Records excerpted from a collection —
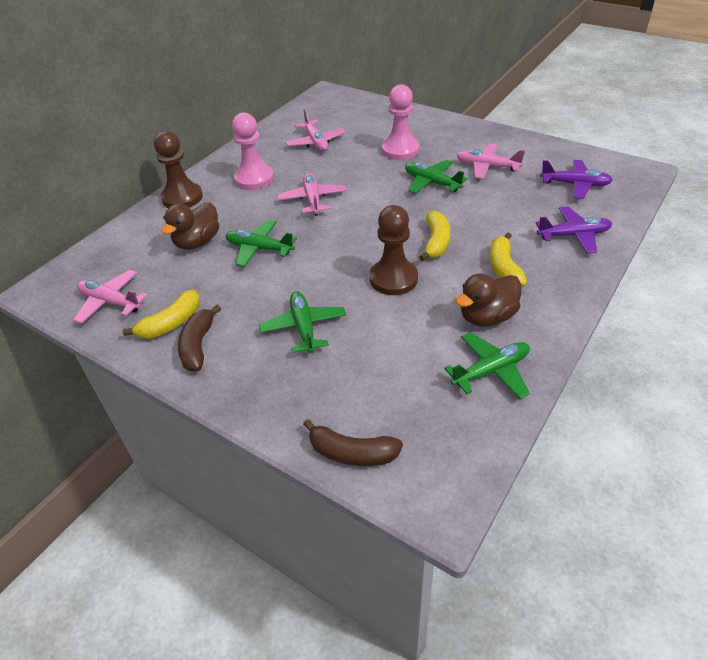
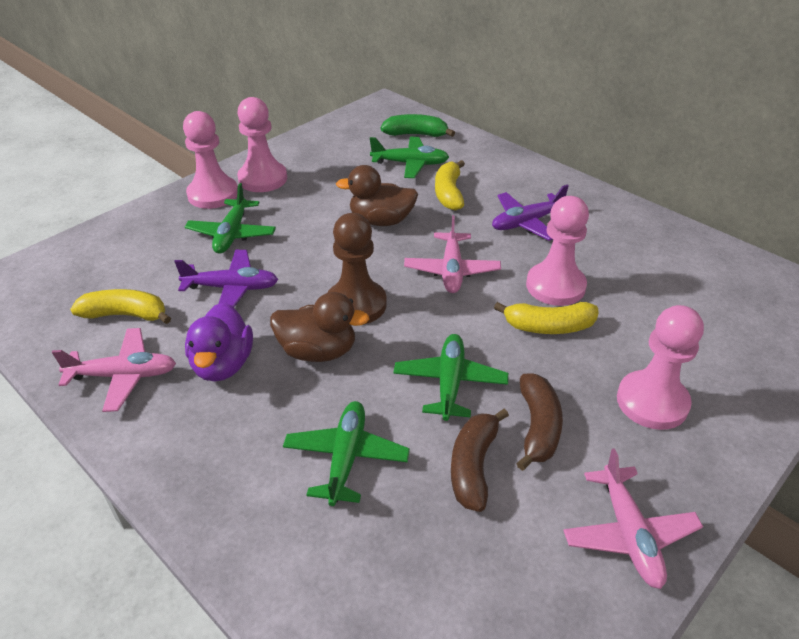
brown pawn: [154,131,203,208] [370,205,418,295] = 2 -> [328,213,387,325] = 1
green banana: none = 0 -> [381,114,455,137] = 1
pink pawn: [232,112,274,190] [382,84,420,160] = 2 -> [183,111,238,209] [237,97,287,192] [526,196,589,306] [617,305,704,430] = 4
pink plane: [73,270,148,324] [278,173,347,216] [286,109,346,151] [457,143,525,179] = 4 -> [52,328,176,412] [404,215,501,293] [563,448,703,589] = 3
purple duck: none = 0 -> [185,302,253,381] = 1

PROBLEM DETAILS —
Above are the records; report each line in them that includes the word "none".

ANSWER —
green banana: none = 0 -> [381,114,455,137] = 1
purple duck: none = 0 -> [185,302,253,381] = 1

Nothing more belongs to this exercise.